(Information provided)

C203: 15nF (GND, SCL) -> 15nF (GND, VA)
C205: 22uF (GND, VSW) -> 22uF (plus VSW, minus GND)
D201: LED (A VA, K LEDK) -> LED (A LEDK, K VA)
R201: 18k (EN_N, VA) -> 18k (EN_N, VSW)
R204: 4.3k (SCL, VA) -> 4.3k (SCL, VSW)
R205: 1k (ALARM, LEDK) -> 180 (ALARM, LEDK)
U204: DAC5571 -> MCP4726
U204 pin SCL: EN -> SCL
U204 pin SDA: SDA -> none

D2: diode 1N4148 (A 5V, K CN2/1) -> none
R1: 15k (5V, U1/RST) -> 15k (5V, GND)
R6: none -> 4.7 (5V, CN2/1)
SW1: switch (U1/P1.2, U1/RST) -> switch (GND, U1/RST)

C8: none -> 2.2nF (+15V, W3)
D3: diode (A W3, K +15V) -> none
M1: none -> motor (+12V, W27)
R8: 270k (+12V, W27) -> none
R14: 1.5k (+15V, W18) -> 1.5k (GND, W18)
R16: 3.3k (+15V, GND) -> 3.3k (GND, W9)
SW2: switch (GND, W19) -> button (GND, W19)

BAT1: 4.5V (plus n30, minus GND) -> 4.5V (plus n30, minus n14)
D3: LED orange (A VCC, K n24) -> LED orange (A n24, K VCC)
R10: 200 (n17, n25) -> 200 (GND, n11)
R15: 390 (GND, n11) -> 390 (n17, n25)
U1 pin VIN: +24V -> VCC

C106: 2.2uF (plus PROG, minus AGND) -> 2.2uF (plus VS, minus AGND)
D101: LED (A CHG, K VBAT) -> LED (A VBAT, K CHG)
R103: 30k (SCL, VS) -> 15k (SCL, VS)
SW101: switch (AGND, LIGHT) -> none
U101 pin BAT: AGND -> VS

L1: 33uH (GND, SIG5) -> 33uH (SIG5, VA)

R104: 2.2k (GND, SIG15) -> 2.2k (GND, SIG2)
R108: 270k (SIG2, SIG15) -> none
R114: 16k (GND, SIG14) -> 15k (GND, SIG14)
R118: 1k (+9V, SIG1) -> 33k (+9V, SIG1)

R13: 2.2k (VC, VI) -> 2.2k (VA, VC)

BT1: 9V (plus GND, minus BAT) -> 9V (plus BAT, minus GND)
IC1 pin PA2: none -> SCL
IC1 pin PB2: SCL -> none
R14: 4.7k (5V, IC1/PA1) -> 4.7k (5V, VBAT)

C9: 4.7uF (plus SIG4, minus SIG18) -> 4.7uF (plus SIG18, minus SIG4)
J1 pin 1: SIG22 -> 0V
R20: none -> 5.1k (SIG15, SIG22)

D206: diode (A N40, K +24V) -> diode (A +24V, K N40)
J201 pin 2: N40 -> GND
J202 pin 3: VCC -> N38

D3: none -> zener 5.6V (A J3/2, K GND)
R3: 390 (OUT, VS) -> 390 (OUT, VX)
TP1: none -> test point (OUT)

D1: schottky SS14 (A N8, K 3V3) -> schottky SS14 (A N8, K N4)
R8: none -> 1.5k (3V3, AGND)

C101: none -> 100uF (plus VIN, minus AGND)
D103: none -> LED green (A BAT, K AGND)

(End Information provided)

_Instructions for the task_.
All lines from the one with "R8: none -> 1.5k (3V3, AGND)" to the end of the material above should be copied exactly, both ends included, and nothing else.

_Written response_.
R8: none -> 1.5k (3V3, AGND)

C101: none -> 100uF (plus VIN, minus AGND)
D103: none -> LED green (A BAT, K AGND)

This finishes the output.